═══ TASK INPUTS ═══

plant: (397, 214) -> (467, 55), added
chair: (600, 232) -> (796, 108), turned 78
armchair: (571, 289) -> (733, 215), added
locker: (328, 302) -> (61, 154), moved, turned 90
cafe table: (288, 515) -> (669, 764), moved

═══
═══ TASK INPUTS ═══

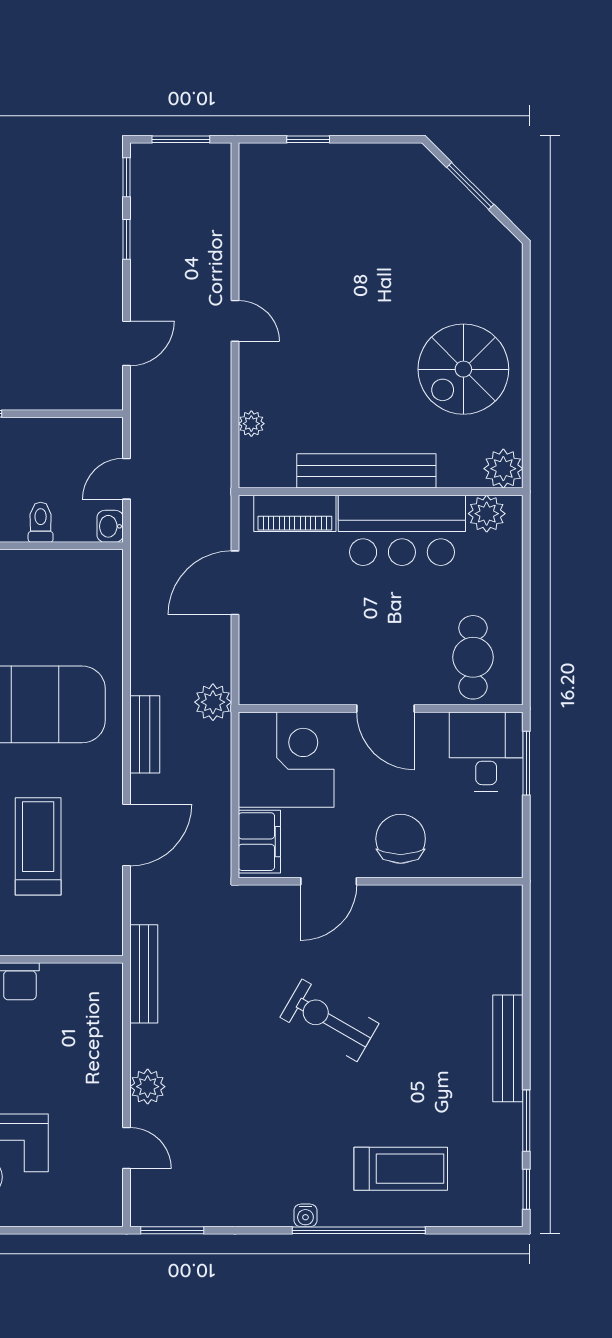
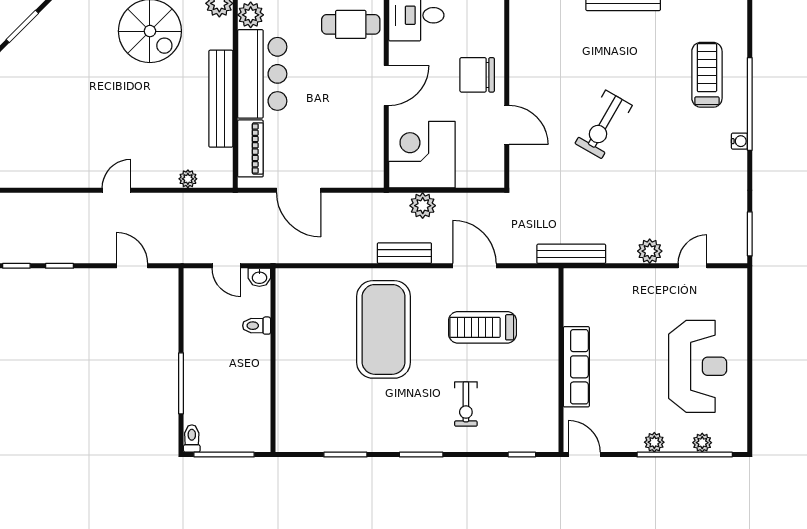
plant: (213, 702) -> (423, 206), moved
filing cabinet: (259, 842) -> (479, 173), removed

═══

## YOUR GOAL
Output the lines above between the one holding "plant: (397, 214) -> (467, 55), added" and the one holding "cafe table: (288, 515) -> (669, 764), moved", inclusive, with nothing before or after them.

## RESULT
plant: (397, 214) -> (467, 55), added
chair: (600, 232) -> (796, 108), turned 78
armchair: (571, 289) -> (733, 215), added
locker: (328, 302) -> (61, 154), moved, turned 90
cafe table: (288, 515) -> (669, 764), moved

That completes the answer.